- Task description -
Word for word, return the lines from the top of the listing to the line containing "R3: none -> 36k (N002, U1/DIS)", both ends included, and no others.

* * * * * * *

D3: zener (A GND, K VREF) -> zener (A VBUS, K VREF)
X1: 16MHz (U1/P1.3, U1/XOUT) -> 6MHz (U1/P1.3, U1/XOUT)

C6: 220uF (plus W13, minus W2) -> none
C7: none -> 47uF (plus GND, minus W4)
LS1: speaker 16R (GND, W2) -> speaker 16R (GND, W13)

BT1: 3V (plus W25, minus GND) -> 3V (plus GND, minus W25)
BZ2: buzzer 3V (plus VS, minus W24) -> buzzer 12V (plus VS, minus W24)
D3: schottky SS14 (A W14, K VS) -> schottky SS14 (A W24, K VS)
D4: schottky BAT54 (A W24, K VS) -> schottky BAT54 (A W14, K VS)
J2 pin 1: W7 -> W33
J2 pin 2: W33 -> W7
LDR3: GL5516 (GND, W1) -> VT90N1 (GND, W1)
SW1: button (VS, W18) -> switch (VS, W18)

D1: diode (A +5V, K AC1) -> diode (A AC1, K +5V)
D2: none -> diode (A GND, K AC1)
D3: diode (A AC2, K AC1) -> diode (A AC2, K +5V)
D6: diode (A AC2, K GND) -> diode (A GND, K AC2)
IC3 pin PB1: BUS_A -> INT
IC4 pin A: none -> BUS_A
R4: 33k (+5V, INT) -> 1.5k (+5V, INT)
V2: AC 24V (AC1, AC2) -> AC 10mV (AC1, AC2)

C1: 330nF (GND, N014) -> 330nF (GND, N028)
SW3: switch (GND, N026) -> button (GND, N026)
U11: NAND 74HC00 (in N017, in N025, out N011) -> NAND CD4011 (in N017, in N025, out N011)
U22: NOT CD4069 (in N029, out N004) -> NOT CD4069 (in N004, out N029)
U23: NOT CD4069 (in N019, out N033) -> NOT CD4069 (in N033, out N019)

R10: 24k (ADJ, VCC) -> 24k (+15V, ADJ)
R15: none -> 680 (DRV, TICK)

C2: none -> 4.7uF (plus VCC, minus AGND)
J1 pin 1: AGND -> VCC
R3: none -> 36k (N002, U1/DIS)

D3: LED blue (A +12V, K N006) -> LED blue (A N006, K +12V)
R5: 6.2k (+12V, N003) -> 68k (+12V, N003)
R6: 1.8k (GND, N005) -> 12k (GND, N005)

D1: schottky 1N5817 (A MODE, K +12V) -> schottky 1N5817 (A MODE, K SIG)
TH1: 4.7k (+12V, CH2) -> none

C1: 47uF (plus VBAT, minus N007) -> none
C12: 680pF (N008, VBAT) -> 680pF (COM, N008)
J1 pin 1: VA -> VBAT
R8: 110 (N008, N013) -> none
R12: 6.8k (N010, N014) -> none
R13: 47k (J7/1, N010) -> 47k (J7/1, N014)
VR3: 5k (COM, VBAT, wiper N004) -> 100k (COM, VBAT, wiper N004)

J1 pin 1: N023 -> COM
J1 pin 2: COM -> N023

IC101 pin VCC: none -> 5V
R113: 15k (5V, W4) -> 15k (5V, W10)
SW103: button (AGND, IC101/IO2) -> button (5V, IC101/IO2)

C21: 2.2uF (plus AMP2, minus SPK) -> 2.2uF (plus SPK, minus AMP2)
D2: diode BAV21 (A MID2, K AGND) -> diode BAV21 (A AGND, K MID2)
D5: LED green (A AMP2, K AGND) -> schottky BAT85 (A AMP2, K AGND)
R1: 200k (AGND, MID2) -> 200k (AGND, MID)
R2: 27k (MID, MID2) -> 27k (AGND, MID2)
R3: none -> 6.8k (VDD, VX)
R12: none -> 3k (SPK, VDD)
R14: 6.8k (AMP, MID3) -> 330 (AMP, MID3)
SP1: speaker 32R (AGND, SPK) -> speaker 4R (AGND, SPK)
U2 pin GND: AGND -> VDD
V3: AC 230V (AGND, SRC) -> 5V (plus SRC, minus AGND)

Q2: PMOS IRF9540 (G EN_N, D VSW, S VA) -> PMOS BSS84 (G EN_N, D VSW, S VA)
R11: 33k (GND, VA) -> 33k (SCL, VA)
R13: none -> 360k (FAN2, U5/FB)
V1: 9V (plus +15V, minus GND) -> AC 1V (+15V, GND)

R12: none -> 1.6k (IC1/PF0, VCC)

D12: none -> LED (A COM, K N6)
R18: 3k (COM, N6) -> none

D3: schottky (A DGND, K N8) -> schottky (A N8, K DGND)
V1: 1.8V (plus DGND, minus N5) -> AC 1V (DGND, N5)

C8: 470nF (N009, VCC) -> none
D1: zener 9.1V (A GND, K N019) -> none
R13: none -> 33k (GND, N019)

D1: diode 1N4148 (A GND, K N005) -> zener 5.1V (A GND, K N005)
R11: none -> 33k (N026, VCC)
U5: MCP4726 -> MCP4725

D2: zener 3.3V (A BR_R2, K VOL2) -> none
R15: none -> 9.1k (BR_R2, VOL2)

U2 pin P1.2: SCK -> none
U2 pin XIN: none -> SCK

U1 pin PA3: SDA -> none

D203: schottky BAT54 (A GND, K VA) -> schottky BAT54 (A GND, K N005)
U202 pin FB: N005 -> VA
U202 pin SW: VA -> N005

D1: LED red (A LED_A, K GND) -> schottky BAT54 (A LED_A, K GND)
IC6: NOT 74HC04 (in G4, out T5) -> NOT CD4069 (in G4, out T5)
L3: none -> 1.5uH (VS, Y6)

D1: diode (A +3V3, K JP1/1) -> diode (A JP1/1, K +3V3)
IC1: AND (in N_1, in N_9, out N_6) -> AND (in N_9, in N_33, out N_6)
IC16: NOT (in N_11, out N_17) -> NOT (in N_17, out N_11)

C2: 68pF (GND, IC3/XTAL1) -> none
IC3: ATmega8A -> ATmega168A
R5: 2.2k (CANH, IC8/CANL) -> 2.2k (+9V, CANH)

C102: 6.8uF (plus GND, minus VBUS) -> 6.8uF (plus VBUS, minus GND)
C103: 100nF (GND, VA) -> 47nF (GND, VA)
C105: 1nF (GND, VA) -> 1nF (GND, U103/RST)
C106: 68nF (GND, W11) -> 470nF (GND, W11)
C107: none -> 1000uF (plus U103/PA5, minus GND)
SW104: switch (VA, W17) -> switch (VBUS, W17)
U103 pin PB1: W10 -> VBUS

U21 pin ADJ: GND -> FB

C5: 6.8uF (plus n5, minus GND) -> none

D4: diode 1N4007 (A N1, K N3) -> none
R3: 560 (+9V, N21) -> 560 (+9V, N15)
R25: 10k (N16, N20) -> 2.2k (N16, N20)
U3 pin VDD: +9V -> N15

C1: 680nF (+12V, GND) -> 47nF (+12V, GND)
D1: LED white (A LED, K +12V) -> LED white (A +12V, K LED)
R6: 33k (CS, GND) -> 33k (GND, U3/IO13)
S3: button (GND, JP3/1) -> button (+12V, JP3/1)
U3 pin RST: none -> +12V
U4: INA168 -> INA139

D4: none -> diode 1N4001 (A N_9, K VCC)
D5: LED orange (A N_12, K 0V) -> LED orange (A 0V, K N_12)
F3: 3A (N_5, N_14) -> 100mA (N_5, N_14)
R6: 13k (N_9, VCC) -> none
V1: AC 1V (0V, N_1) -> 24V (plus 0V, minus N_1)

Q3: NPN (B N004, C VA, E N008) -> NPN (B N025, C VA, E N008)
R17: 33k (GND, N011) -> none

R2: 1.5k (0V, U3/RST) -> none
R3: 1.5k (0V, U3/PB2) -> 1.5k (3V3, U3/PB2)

* * * * * * *

- Answer to the exercise -
D3: zener (A GND, K VREF) -> zener (A VBUS, K VREF)
X1: 16MHz (U1/P1.3, U1/XOUT) -> 6MHz (U1/P1.3, U1/XOUT)

C6: 220uF (plus W13, minus W2) -> none
C7: none -> 47uF (plus GND, minus W4)
LS1: speaker 16R (GND, W2) -> speaker 16R (GND, W13)

BT1: 3V (plus W25, minus GND) -> 3V (plus GND, minus W25)
BZ2: buzzer 3V (plus VS, minus W24) -> buzzer 12V (plus VS, minus W24)
D3: schottky SS14 (A W14, K VS) -> schottky SS14 (A W24, K VS)
D4: schottky BAT54 (A W24, K VS) -> schottky BAT54 (A W14, K VS)
J2 pin 1: W7 -> W33
J2 pin 2: W33 -> W7
LDR3: GL5516 (GND, W1) -> VT90N1 (GND, W1)
SW1: button (VS, W18) -> switch (VS, W18)

D1: diode (A +5V, K AC1) -> diode (A AC1, K +5V)
D2: none -> diode (A GND, K AC1)
D3: diode (A AC2, K AC1) -> diode (A AC2, K +5V)
D6: diode (A AC2, K GND) -> diode (A GND, K AC2)
IC3 pin PB1: BUS_A -> INT
IC4 pin A: none -> BUS_A
R4: 33k (+5V, INT) -> 1.5k (+5V, INT)
V2: AC 24V (AC1, AC2) -> AC 10mV (AC1, AC2)

C1: 330nF (GND, N014) -> 330nF (GND, N028)
SW3: switch (GND, N026) -> button (GND, N026)
U11: NAND 74HC00 (in N017, in N025, out N011) -> NAND CD4011 (in N017, in N025, out N011)
U22: NOT CD4069 (in N029, out N004) -> NOT CD4069 (in N004, out N029)
U23: NOT CD4069 (in N019, out N033) -> NOT CD4069 (in N033, out N019)

R10: 24k (ADJ, VCC) -> 24k (+15V, ADJ)
R15: none -> 680 (DRV, TICK)

C2: none -> 4.7uF (plus VCC, minus AGND)
J1 pin 1: AGND -> VCC
R3: none -> 36k (N002, U1/DIS)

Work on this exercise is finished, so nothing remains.